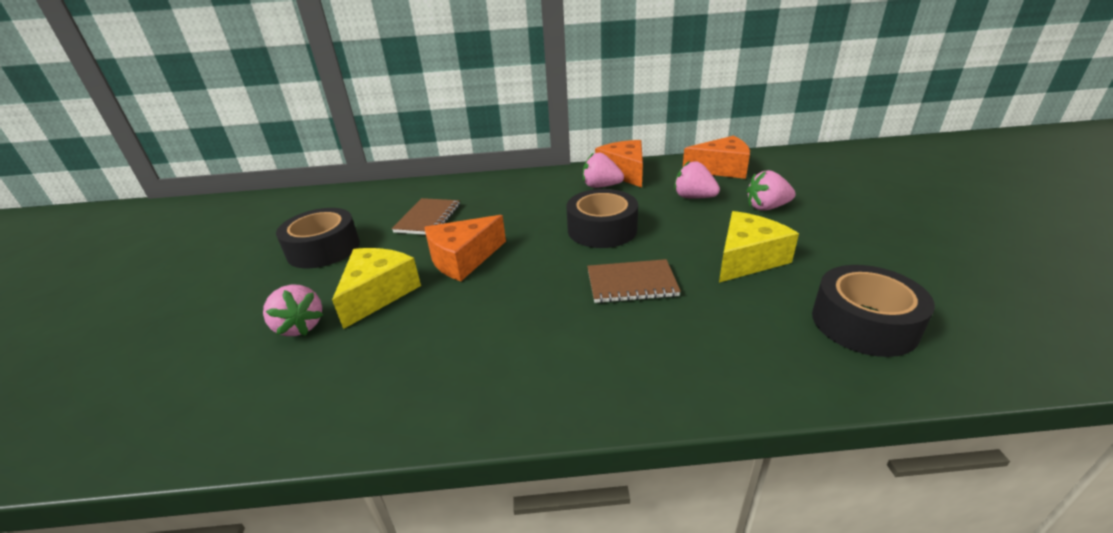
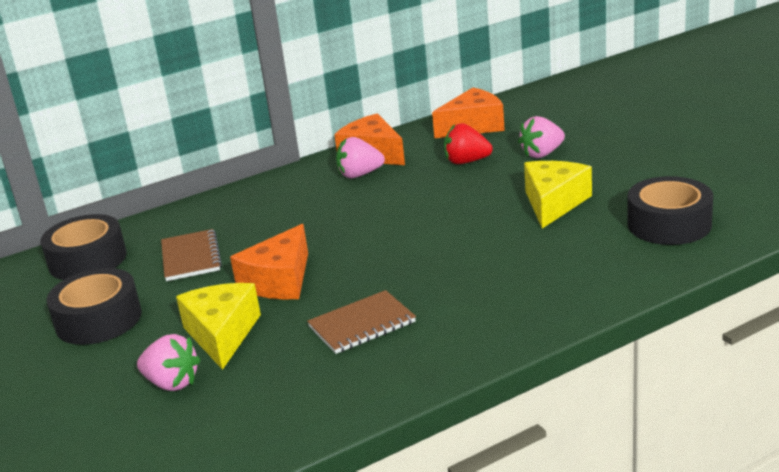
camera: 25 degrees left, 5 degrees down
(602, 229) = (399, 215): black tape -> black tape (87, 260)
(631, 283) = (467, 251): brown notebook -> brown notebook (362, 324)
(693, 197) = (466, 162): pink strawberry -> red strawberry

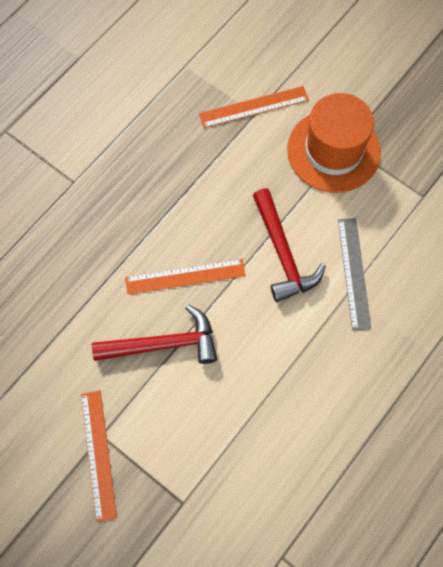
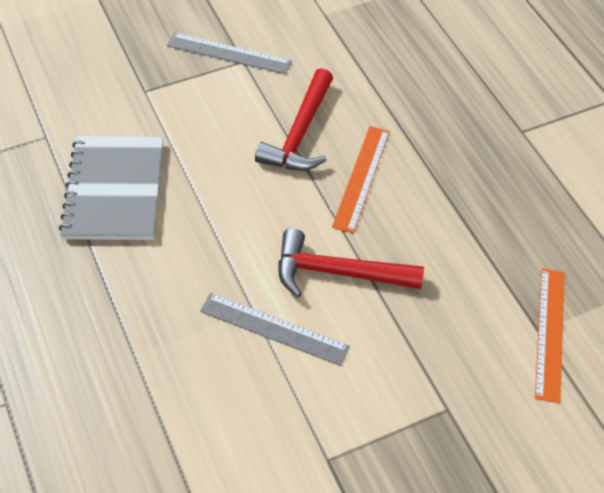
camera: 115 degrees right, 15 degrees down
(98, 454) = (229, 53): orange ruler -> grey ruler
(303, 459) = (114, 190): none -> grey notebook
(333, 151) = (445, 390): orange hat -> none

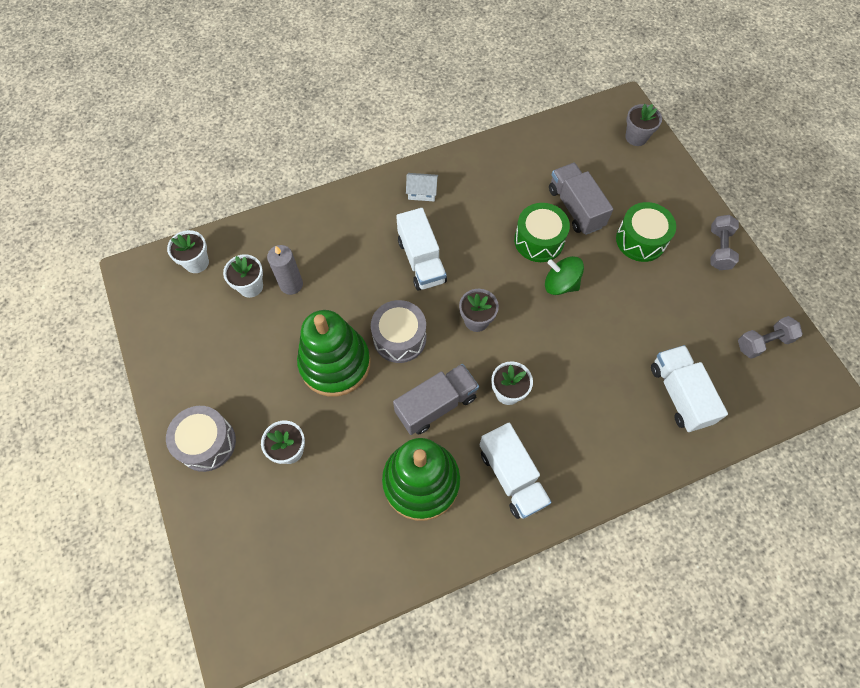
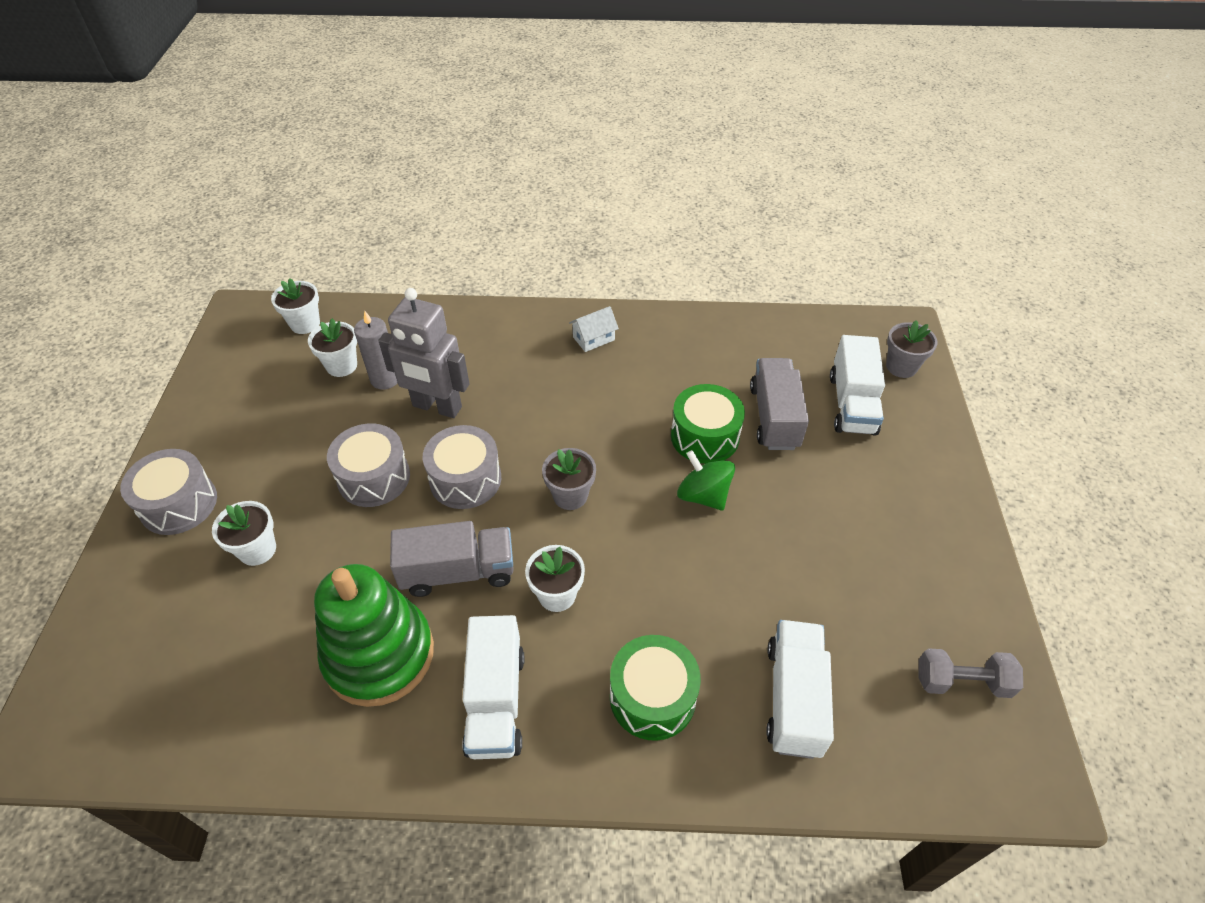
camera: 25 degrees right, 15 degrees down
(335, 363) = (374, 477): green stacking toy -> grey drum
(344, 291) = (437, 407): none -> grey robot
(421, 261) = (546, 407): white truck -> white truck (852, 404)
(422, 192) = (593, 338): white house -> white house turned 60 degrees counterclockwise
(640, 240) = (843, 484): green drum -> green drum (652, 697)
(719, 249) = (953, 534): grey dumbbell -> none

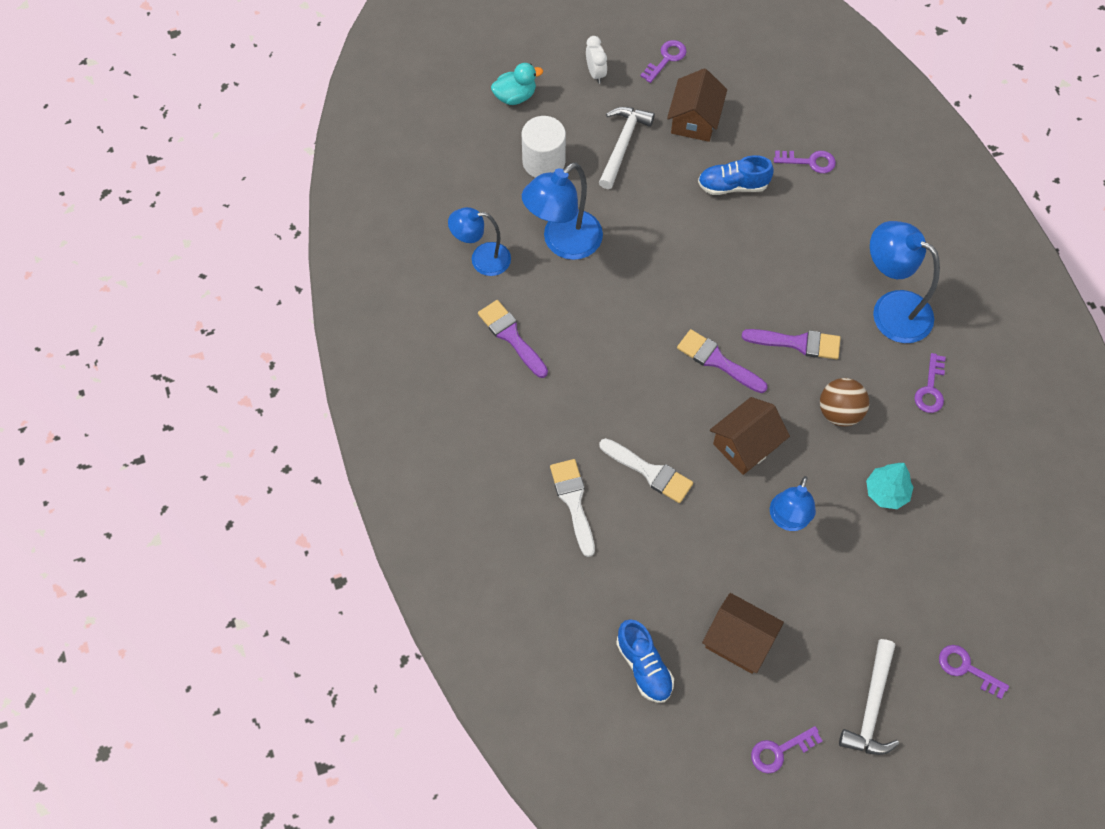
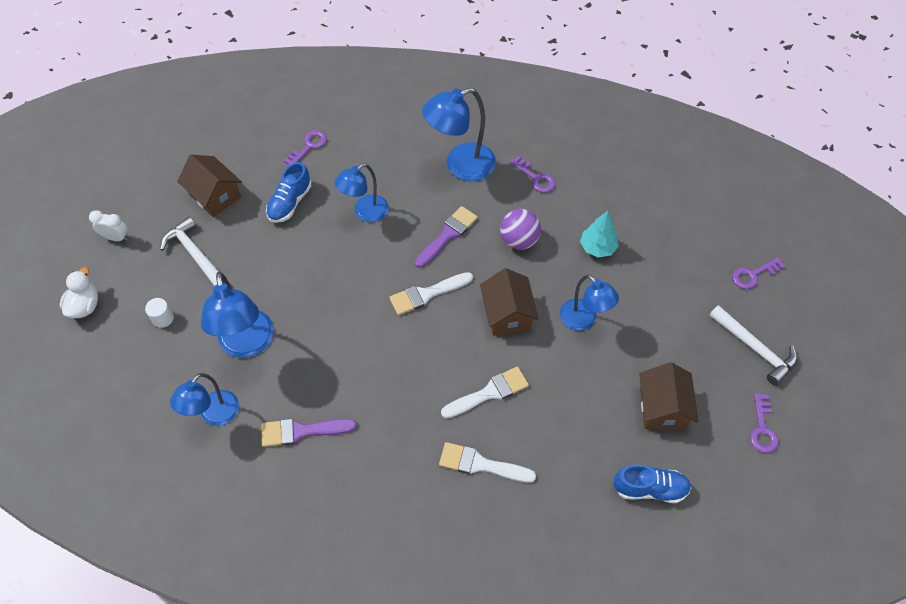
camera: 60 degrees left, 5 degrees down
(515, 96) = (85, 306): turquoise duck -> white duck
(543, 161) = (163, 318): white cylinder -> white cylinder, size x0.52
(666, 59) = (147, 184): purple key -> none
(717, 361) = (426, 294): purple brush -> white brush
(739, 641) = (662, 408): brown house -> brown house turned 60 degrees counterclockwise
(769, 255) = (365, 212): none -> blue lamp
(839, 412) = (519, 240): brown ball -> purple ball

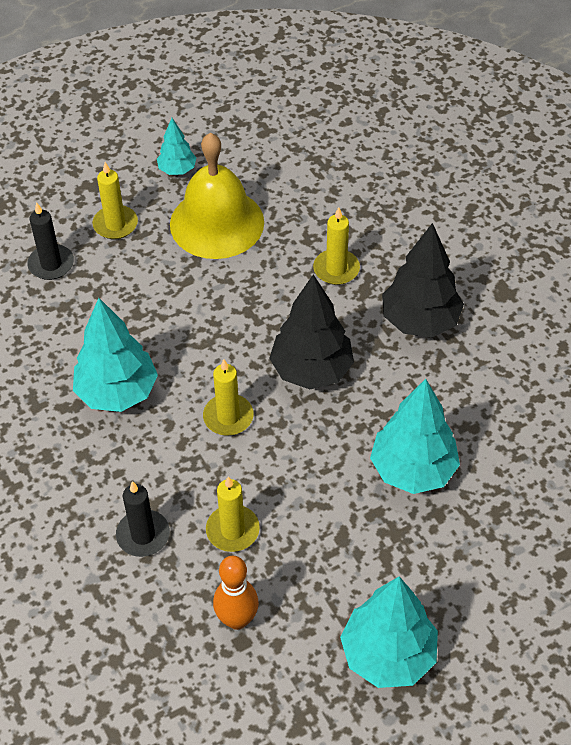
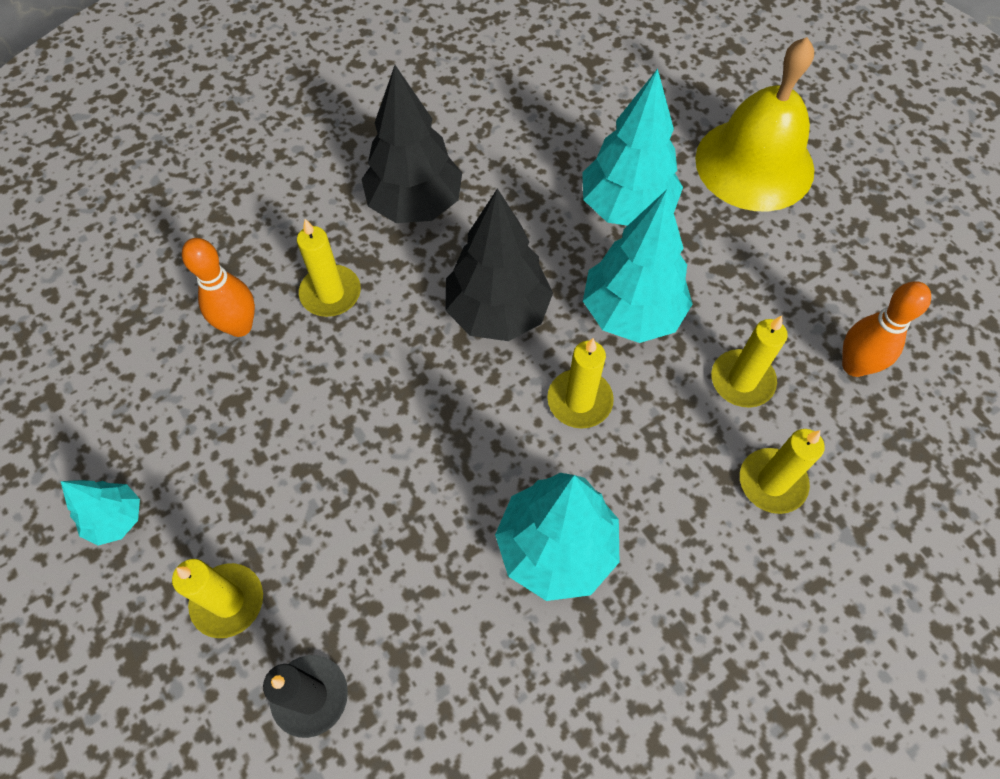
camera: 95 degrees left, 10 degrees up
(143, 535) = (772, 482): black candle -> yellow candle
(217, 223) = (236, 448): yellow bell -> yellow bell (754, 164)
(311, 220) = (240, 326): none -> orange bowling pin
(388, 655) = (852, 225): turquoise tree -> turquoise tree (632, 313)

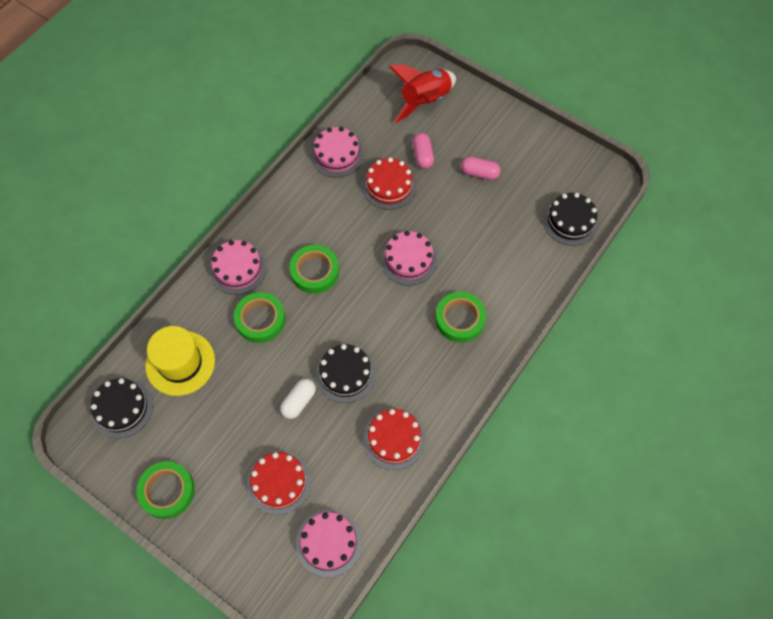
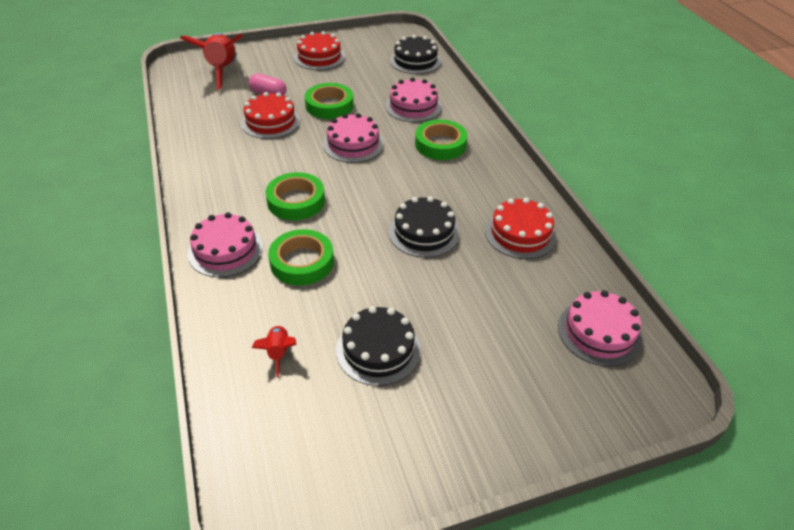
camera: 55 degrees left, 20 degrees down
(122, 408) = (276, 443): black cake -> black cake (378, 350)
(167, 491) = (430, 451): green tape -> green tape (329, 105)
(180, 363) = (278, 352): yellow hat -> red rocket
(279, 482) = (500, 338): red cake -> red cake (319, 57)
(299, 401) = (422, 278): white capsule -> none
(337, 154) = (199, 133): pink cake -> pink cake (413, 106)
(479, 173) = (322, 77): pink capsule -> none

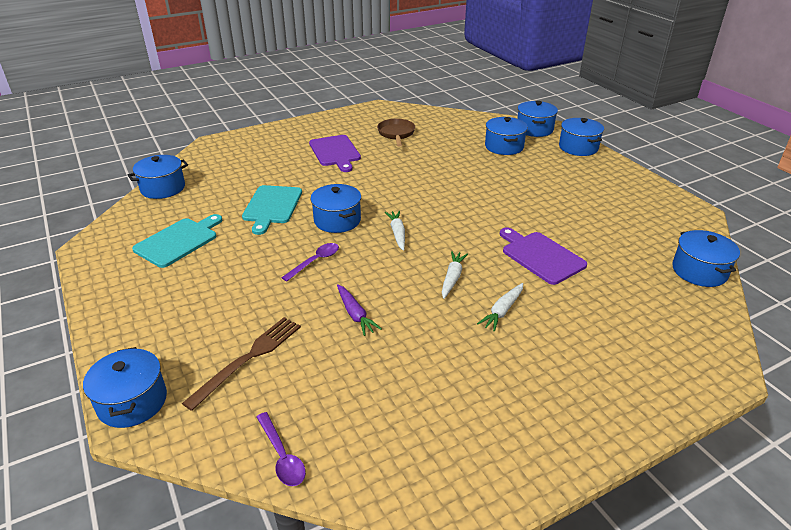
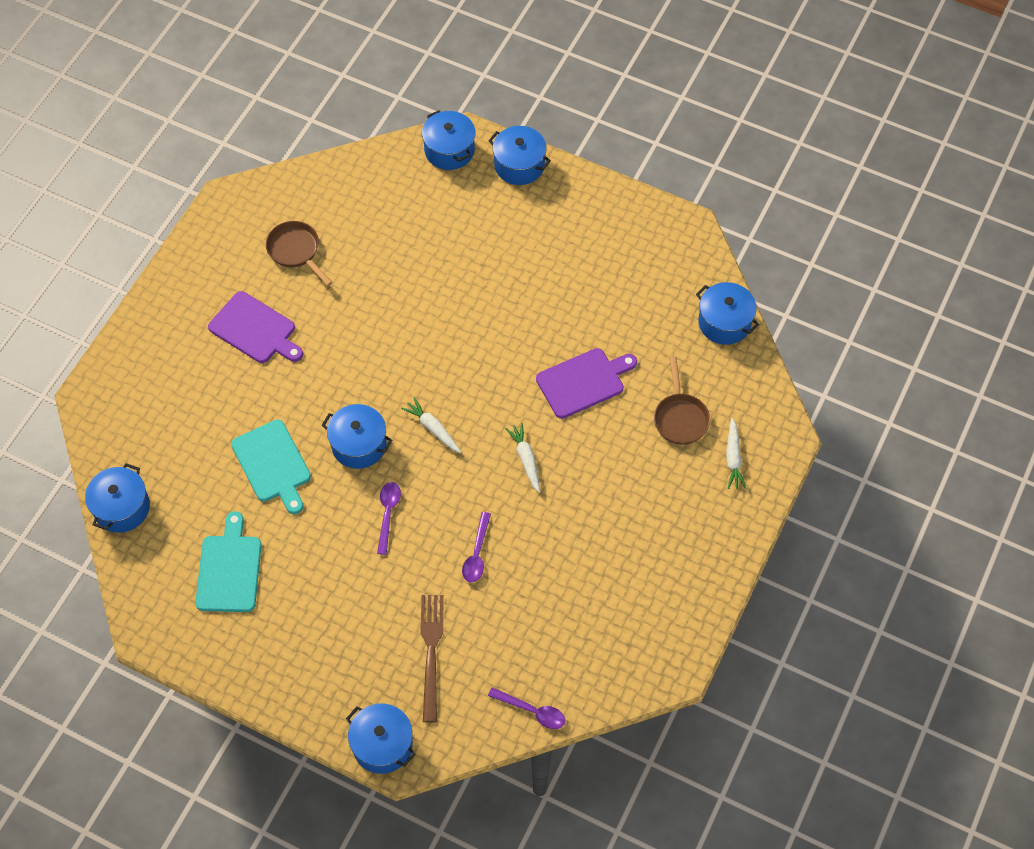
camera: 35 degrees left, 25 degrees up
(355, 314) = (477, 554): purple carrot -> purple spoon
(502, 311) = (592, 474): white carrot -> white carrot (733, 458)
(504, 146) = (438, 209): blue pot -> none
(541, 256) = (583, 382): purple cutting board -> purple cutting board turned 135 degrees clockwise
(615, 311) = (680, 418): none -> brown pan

== The problem ==
When you reach the line holding "(666, 59) = (147, 184): purple key -> none" in the listing above, begin retyping exactly, and stop once the line holding "camera: 55 degrees left, 20 degrees down" is done; pictures stay out.

== Response box ==
(666, 59) = (147, 184): purple key -> none
(717, 361) = (426, 294): purple brush -> white brush
(739, 641) = (662, 408): brown house -> brown house turned 60 degrees counterclockwise
(769, 255) = (365, 212): none -> blue lamp
(839, 412) = (519, 240): brown ball -> purple ball

camera: 95 degrees left, 10 degrees up
(143, 535) = (772, 482): black candle -> yellow candle
(217, 223) = (236, 448): yellow bell -> yellow bell (754, 164)
(311, 220) = (240, 326): none -> orange bowling pin
(388, 655) = (852, 225): turquoise tree -> turquoise tree (632, 313)

camera: 55 degrees left, 20 degrees down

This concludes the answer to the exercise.